(Action item) Gather each line of the records where "grey" appears.

(Supplied records)

• • • • • • •

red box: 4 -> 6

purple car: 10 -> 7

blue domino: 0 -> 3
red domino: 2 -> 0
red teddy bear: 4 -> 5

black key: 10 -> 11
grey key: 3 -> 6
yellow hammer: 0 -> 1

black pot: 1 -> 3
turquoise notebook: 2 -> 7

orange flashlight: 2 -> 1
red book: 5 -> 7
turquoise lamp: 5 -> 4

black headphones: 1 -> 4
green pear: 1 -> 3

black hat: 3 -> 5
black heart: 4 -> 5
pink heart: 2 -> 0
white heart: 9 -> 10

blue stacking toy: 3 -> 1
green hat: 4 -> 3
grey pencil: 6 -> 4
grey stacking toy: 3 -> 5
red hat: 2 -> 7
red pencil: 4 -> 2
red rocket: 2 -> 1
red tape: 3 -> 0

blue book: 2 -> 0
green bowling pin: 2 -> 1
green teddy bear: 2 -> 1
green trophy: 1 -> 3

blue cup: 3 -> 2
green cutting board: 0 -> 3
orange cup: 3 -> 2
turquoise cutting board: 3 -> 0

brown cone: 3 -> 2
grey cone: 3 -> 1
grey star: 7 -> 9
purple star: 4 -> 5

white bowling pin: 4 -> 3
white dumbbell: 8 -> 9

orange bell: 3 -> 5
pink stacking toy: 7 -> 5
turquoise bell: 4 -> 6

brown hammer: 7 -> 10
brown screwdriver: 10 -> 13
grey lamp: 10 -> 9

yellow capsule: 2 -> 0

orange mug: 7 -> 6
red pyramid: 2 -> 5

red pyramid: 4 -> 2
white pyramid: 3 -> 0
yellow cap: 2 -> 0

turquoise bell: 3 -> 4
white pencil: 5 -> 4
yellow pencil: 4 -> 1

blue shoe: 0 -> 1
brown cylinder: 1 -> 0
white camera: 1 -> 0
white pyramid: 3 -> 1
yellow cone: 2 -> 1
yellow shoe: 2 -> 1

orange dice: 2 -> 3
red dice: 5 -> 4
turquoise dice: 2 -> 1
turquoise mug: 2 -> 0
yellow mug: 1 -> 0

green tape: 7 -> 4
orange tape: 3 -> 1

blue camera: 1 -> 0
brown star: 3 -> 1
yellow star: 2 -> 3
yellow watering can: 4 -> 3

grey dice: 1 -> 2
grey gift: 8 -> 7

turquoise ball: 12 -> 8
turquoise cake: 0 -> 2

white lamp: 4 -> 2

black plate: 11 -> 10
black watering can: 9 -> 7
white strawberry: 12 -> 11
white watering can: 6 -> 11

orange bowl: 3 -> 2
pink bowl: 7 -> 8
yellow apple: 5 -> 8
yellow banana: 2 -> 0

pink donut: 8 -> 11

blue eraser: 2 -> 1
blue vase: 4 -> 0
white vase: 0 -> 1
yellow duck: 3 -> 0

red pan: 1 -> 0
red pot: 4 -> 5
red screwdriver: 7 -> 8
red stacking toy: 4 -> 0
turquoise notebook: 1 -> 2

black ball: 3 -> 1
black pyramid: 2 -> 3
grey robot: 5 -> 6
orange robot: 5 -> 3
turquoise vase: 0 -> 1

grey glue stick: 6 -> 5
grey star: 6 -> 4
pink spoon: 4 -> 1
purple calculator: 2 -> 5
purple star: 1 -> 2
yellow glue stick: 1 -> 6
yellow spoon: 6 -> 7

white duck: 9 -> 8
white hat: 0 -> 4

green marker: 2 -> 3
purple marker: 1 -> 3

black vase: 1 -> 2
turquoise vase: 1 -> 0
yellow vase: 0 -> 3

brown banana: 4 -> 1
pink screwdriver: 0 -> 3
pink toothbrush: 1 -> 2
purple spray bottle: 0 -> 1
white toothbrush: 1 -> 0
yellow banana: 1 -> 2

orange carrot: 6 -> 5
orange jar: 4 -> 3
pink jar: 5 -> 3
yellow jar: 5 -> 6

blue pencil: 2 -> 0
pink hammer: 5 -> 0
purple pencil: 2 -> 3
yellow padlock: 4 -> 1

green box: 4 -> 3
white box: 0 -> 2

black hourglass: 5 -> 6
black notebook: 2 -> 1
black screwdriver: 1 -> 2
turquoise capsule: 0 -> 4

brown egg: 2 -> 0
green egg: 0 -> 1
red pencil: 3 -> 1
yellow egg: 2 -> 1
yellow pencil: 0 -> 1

• • • • • • •

(Your solution)
grey key: 3 -> 6
grey pencil: 6 -> 4
grey stacking toy: 3 -> 5
grey cone: 3 -> 1
grey star: 7 -> 9
grey lamp: 10 -> 9
grey dice: 1 -> 2
grey gift: 8 -> 7
grey robot: 5 -> 6
grey glue stick: 6 -> 5
grey star: 6 -> 4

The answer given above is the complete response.